Every line from the one containing "gone: purple candle middle right" through the last line below should be reproduced exactly; please include nothing else.

● **Coordinate-based change listings**:
- - -

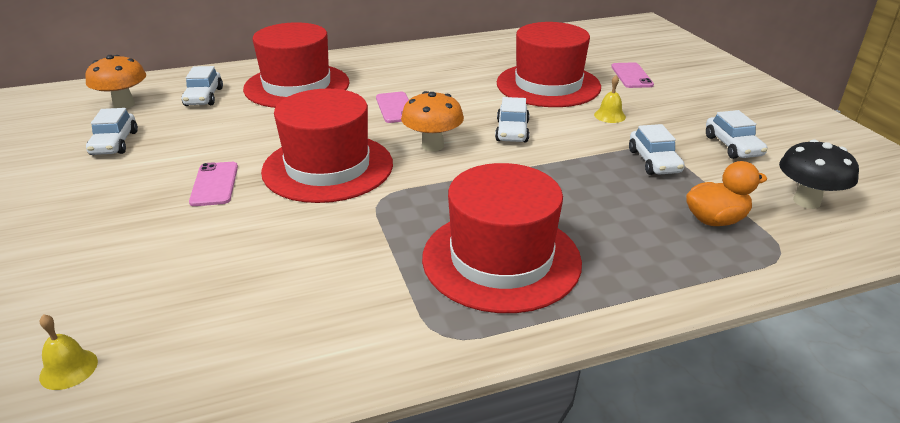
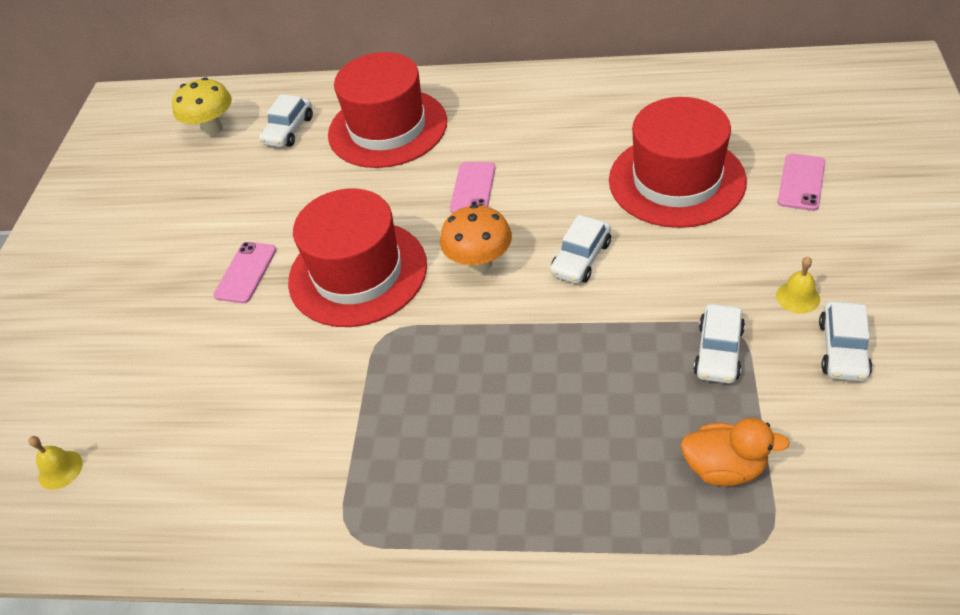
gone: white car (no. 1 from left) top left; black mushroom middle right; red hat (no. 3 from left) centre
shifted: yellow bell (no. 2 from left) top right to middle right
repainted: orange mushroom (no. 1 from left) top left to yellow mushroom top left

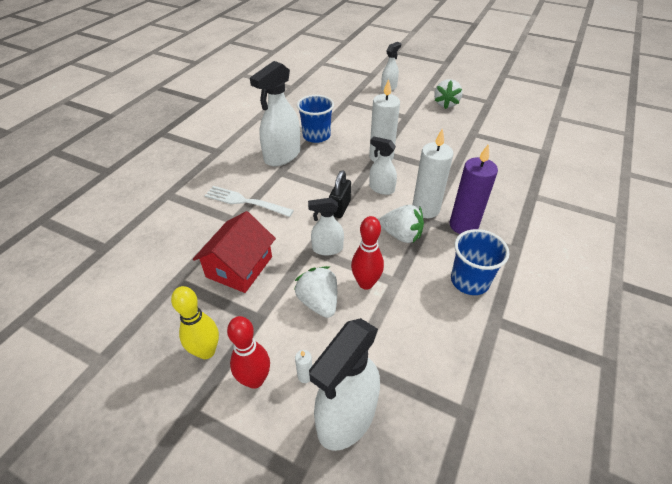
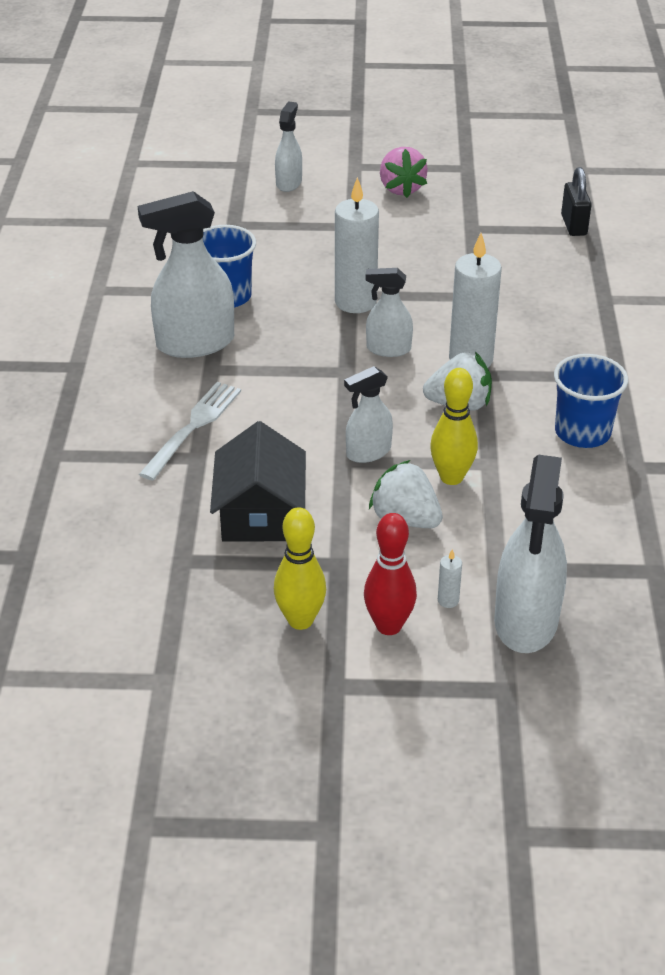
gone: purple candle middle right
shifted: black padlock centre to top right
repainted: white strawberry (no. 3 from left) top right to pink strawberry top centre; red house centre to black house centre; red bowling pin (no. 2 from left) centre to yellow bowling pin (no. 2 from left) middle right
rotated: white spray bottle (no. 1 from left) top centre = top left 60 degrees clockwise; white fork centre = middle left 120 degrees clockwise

- - -

● **Answer**:
gone: purple candle middle right
shifted: black padlock centre to top right
repainted: white strawberry (no. 3 from left) top right to pink strawberry top centre; red house centre to black house centre; red bowling pin (no. 2 from left) centre to yellow bowling pin (no. 2 from left) middle right
rotated: white spray bottle (no. 1 from left) top centre = top left 60 degrees clockwise; white fork centre = middle left 120 degrees clockwise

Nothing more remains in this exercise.